▶ What you have to do
Format every line of the entries below as a Markdown table with the columns Row and Entry, numbering each line in order and leaving out blank lines.

▶ Dataset entries
==*==
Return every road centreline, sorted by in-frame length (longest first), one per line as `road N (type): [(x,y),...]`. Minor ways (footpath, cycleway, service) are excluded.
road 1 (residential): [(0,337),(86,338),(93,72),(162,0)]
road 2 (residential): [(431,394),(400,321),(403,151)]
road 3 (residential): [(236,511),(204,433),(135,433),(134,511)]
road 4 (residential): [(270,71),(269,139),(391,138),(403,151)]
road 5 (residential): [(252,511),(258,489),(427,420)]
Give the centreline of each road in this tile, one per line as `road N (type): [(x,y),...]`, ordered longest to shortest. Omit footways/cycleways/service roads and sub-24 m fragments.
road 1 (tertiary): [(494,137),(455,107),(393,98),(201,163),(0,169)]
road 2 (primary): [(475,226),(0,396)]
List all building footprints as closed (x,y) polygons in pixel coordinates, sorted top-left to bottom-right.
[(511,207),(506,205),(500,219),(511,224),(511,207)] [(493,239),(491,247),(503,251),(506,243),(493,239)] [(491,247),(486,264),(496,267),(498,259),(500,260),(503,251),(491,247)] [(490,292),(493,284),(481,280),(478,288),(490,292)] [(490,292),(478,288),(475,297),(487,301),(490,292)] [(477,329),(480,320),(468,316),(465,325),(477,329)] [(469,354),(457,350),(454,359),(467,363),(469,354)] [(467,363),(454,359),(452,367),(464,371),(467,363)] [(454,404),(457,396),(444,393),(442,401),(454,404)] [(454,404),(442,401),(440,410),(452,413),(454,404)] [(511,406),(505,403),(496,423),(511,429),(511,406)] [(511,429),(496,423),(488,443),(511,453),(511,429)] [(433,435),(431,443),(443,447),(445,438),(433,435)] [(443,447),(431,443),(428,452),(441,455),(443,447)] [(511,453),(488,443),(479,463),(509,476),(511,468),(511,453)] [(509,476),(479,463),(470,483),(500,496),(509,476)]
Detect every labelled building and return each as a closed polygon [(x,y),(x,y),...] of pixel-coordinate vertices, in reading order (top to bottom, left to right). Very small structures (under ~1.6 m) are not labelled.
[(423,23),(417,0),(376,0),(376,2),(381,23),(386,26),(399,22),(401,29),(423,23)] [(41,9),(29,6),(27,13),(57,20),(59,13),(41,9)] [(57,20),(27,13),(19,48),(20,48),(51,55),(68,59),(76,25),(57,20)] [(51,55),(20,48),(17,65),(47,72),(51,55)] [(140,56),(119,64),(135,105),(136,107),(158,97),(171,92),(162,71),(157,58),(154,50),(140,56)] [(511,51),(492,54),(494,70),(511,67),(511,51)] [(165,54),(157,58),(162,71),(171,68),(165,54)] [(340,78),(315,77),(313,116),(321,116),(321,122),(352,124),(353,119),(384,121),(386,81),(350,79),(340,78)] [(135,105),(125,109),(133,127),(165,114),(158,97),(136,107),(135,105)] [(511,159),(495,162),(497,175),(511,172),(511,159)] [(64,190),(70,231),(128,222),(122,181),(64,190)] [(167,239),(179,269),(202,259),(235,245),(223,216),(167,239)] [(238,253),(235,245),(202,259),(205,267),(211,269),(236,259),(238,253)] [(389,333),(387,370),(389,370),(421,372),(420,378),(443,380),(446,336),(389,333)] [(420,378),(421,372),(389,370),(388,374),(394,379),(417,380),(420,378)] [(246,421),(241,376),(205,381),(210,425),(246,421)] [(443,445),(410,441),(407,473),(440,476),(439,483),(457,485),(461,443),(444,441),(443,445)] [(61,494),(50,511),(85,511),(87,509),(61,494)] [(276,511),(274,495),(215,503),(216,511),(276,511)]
==*==
▶ The reply
| Row | Entry |
|---|---|
| 1 | Return every road centreline, sorted by in-frame length (longest first), one per line as `road N (type): [(x,y),...]`. Minor ways (footpath, cycleway, service) are excluded. |
| 2 | road 1 (residential): [(0,337),(86,338),(93,72),(162,0)] |
| 3 | road 2 (residential): [(431,394),(400,321),(403,151)] |
| 4 | road 3 (residential): [(236,511),(204,433),(135,433),(134,511)] |
| 5 | road 4 (residential): [(270,71),(269,139),(391,138),(403,151)] |
| 6 | road 5 (residential): [(252,511),(258,489),(427,420)] |
| 7 | Give the centreline of each road in this tile, one per line as `road N (type): [(x,y),...]`, ordered longest to shortest. Omit footways/cycleways/service roads and sub-24 m fragments. |
| 8 | road 1 (tertiary): [(494,137),(455,107),(393,98),(201,163),(0,169)] |
| 9 | road 2 (primary): [(475,226),(0,396)] |
| 10 | List all building footprints as closed (x,y) polygons in pixel coordinates, sorted top-left to bottom-right. |
| 11 | [(511,207),(506,205),(500,219),(511,224),(511,207)] [(493,239),(491,247),(503,251),(506,243),(493,239)] [(491,247),(486,264),(496,267),(498,259),(500,260),(503,251),(491,247)] [(490,292),(493,284),(481,280),(478,288),(490,292)] [(490,292),(478,288),(475,297),(487,301),(490,292)] [(477,329),(480,320),(468,316),(465,325),(477,329)] [(469,354),(457,350),(454,359),(467,363),(469,354)] [(467,363),(454,359),(452,367),(464,371),(467,363)] [(454,404),(457,396),(444,393),(442,401),(454,404)] [(454,404),(442,401),(440,410),(452,413),(454,404)] [(511,406),(505,403),(496,423),(511,429),(511,406)] [(511,429),(496,423),(488,443),(511,453),(511,429)] [(433,435),(431,443),(443,447),(445,438),(433,435)] [(443,447),(431,443),(428,452),(441,455),(443,447)] [(511,453),(488,443),(479,463),(509,476),(511,468),(511,453)] [(509,476),(479,463),(470,483),(500,496),(509,476)] |
| 12 | Detect every labelled building and return each as a closed polygon [(x,y),(x,y),...] of pixel-coordinate vertices, in reading order (top to bottom, left to right). Very small structures (under ~1.6 m) are not labelled. |
| 13 | [(423,23),(417,0),(376,0),(376,2),(381,23),(386,26),(399,22),(401,29),(423,23)] [(41,9),(29,6),(27,13),(57,20),(59,13),(41,9)] [(57,20),(27,13),(19,48),(20,48),(51,55),(68,59),(76,25),(57,20)] [(51,55),(20,48),(17,65),(47,72),(51,55)] [(140,56),(119,64),(135,105),(136,107),(158,97),(171,92),(162,71),(157,58),(154,50),(140,56)] [(511,51),(492,54),(494,70),(511,67),(511,51)] [(165,54),(157,58),(162,71),(171,68),(165,54)] [(340,78),(315,77),(313,116),(321,116),(321,122),(352,124),(353,119),(384,121),(386,81),(350,79),(340,78)] [(135,105),(125,109),(133,127),(165,114),(158,97),(136,107),(135,105)] [(511,159),(495,162),(497,175),(511,172),(511,159)] [(64,190),(70,231),(128,222),(122,181),(64,190)] [(167,239),(179,269),(202,259),(235,245),(223,216),(167,239)] [(238,253),(235,245),(202,259),(205,267),(211,269),(236,259),(238,253)] [(389,333),(387,370),(389,370),(421,372),(420,378),(443,380),(446,336),(389,333)] [(420,378),(421,372),(389,370),(388,374),(394,379),(417,380),(420,378)] [(246,421),(241,376),(205,381),(210,425),(246,421)] [(443,445),(410,441),(407,473),(440,476),(439,483),(457,485),(461,443),(444,441),(443,445)] [(61,494),(50,511),(85,511),(87,509),(61,494)] [(276,511),(274,495),(215,503),(216,511),(276,511)] |